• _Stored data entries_

■ ■ ■ ■

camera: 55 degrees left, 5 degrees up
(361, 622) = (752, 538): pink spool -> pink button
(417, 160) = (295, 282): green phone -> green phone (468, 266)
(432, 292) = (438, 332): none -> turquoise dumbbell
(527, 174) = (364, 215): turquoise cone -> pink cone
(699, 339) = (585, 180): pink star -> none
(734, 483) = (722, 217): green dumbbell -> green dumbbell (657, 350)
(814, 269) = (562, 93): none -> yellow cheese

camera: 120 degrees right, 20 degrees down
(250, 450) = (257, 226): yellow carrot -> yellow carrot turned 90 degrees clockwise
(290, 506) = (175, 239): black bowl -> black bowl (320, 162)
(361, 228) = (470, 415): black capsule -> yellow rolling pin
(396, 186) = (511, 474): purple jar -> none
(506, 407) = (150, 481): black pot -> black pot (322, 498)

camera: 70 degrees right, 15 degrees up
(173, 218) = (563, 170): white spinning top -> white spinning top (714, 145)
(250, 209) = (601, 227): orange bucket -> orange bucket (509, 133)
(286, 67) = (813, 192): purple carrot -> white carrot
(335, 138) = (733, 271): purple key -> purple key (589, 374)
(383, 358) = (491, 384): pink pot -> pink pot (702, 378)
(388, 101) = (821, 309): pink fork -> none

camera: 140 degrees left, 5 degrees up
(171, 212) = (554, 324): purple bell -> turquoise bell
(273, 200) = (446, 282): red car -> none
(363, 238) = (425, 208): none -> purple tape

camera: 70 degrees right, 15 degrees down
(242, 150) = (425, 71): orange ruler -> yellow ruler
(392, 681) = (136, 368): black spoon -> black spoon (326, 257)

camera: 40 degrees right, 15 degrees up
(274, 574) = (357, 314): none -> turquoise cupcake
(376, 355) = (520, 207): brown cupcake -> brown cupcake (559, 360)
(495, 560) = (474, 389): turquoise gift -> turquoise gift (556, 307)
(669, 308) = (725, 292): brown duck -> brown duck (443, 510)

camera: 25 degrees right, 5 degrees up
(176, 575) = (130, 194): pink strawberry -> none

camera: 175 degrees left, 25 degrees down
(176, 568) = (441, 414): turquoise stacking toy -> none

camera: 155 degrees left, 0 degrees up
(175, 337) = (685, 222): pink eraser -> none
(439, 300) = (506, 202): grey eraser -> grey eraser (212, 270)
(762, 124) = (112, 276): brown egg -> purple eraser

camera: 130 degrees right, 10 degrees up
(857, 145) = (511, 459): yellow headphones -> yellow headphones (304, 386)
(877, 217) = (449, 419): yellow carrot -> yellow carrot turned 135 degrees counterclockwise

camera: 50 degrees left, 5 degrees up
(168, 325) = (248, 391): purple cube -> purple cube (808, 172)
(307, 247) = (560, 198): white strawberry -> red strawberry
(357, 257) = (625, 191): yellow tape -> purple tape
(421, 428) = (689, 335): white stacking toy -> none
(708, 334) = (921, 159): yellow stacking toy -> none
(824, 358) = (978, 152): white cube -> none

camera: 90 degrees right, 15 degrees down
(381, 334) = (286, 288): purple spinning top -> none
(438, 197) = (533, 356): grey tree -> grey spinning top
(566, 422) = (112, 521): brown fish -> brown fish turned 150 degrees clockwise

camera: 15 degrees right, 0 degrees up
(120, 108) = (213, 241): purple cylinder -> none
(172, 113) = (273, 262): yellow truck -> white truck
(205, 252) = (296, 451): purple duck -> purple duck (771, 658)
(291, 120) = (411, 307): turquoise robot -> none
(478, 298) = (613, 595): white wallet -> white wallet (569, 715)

■ ■ ■ ■

The data above must be repeated in its entirety, exactly as given.

camera: 55 degrees left, 5 degrees up
(361, 622) = (752, 538): pink spool -> pink button
(417, 160) = (295, 282): green phone -> green phone (468, 266)
(432, 292) = (438, 332): none -> turquoise dumbbell
(527, 174) = (364, 215): turquoise cone -> pink cone
(699, 339) = (585, 180): pink star -> none
(734, 483) = (722, 217): green dumbbell -> green dumbbell (657, 350)
(814, 269) = (562, 93): none -> yellow cheese

camera: 120 degrees right, 20 degrees down
(250, 450) = (257, 226): yellow carrot -> yellow carrot turned 90 degrees clockwise
(290, 506) = (175, 239): black bowl -> black bowl (320, 162)
(361, 228) = (470, 415): black capsule -> yellow rolling pin
(396, 186) = (511, 474): purple jar -> none
(506, 407) = (150, 481): black pot -> black pot (322, 498)

camera: 70 degrees right, 15 degrees up
(173, 218) = (563, 170): white spinning top -> white spinning top (714, 145)
(250, 209) = (601, 227): orange bucket -> orange bucket (509, 133)
(286, 67) = (813, 192): purple carrot -> white carrot
(335, 138) = (733, 271): purple key -> purple key (589, 374)
(383, 358) = (491, 384): pink pot -> pink pot (702, 378)
(388, 101) = (821, 309): pink fork -> none

camera: 140 degrees left, 5 degrees up
(171, 212) = (554, 324): purple bell -> turquoise bell
(273, 200) = (446, 282): red car -> none
(363, 238) = (425, 208): none -> purple tape

camera: 70 degrees right, 15 degrees down
(242, 150) = (425, 71): orange ruler -> yellow ruler
(392, 681) = (136, 368): black spoon -> black spoon (326, 257)

camera: 40 degrees right, 15 degrees up
(274, 574) = (357, 314): none -> turquoise cupcake
(376, 355) = (520, 207): brown cupcake -> brown cupcake (559, 360)
(495, 560) = (474, 389): turquoise gift -> turquoise gift (556, 307)
(669, 308) = (725, 292): brown duck -> brown duck (443, 510)

camera: 25 degrees right, 5 degrees up
(176, 575) = (130, 194): pink strawberry -> none

camera: 175 degrees left, 25 degrees down
(176, 568) = (441, 414): turquoise stacking toy -> none

camera: 155 degrees left, 0 degrees up
(175, 337) = (685, 222): pink eraser -> none
(439, 300) = (506, 202): grey eraser -> grey eraser (212, 270)
(762, 124) = (112, 276): brown egg -> purple eraser

camera: 130 degrees right, 10 degrees up
(857, 145) = (511, 459): yellow headphones -> yellow headphones (304, 386)
(877, 217) = (449, 419): yellow carrot -> yellow carrot turned 135 degrees counterclockwise

camera: 50 degrees left, 5 degrees up
(168, 325) = (248, 391): purple cube -> purple cube (808, 172)
(307, 247) = (560, 198): white strawberry -> red strawberry
(357, 257) = (625, 191): yellow tape -> purple tape
(421, 428) = (689, 335): white stacking toy -> none
(708, 334) = (921, 159): yellow stacking toy -> none
(824, 358) = (978, 152): white cube -> none

camera: 90 degrees right, 15 degrees down
(381, 334) = (286, 288): purple spinning top -> none
(438, 197) = (533, 356): grey tree -> grey spinning top
(566, 422) = (112, 521): brown fish -> brown fish turned 150 degrees clockwise

camera: 15 degrees right, 0 degrees up
(120, 108) = (213, 241): purple cylinder -> none
(172, 113) = (273, 262): yellow truck -> white truck
(205, 252) = (296, 451): purple duck -> purple duck (771, 658)
(291, 120) = (411, 307): turquoise robot -> none
(478, 298) = (613, 595): white wallet -> white wallet (569, 715)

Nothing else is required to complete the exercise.